%%

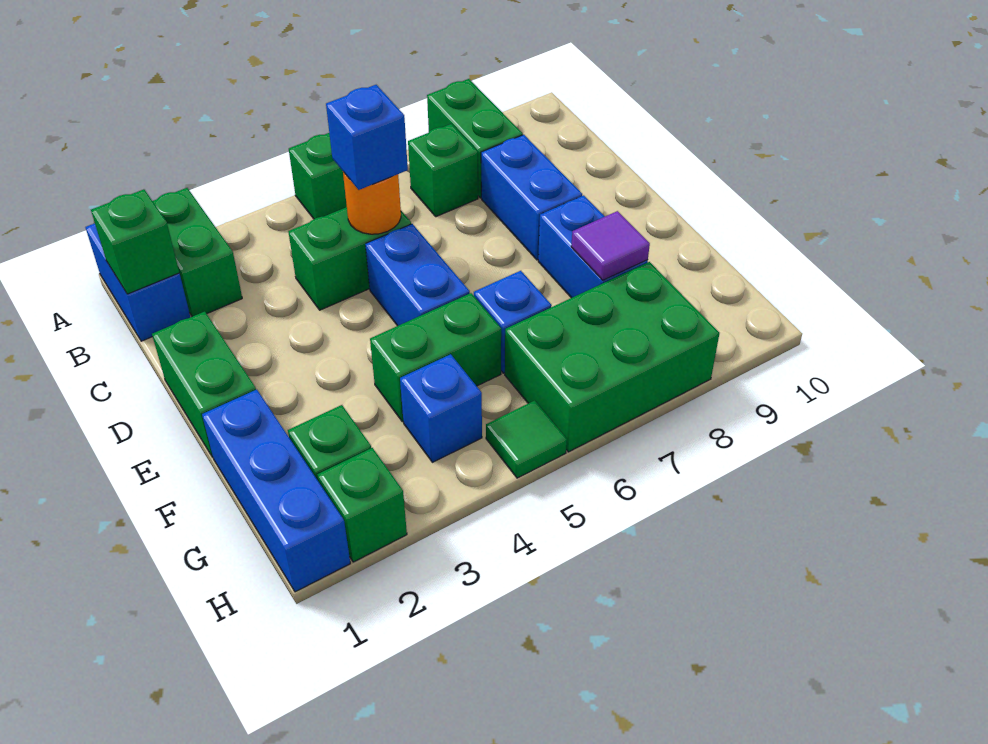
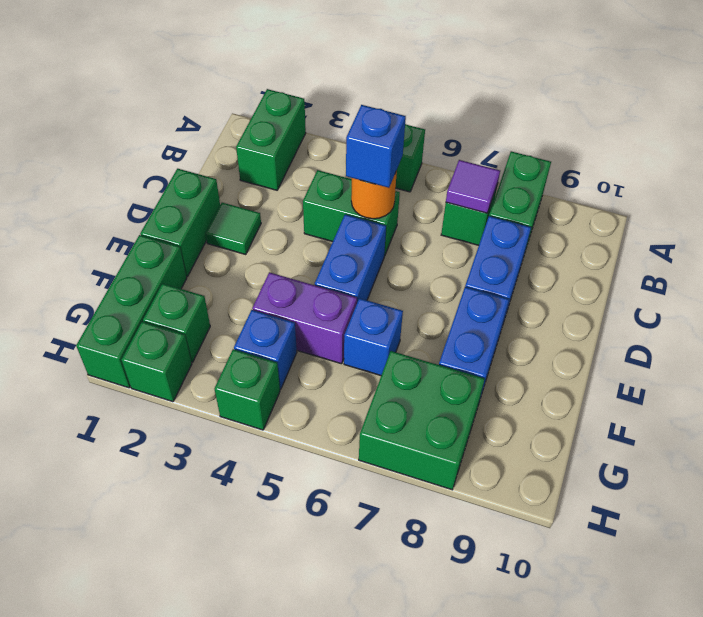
blue 1x2 brick [85,223,190,341] -> none
green 1x1 brick [91,189,179,294] -> green 1x1 brick moved to [215,349,280,430]
blue 1x3 brick [202,390,350,592] -> green 1x3 brick [76,235,187,388]
green 1x2 brick [370,293,501,422] -> purple 1x2 brick [252,272,357,364]
purple 1x1 tile [571,211,650,280] -> purple 1x1 tile moved to [446,160,500,213]
green 2x3 brick [505,262,719,452] -> green 2x2 brick [359,351,485,490]
green 1x1 tile [486,400,567,478] -> green 1x1 tile moved to [205,203,261,254]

%%

What the exercise asks
Copy out the listing exactly as it stands, but not the pictures.

Answer to this exercise
blue 1x2 brick [85,223,190,341] -> none
green 1x1 brick [91,189,179,294] -> green 1x1 brick moved to [215,349,280,430]
blue 1x3 brick [202,390,350,592] -> green 1x3 brick [76,235,187,388]
green 1x2 brick [370,293,501,422] -> purple 1x2 brick [252,272,357,364]
purple 1x1 tile [571,211,650,280] -> purple 1x1 tile moved to [446,160,500,213]
green 2x3 brick [505,262,719,452] -> green 2x2 brick [359,351,485,490]
green 1x1 tile [486,400,567,478] -> green 1x1 tile moved to [205,203,261,254]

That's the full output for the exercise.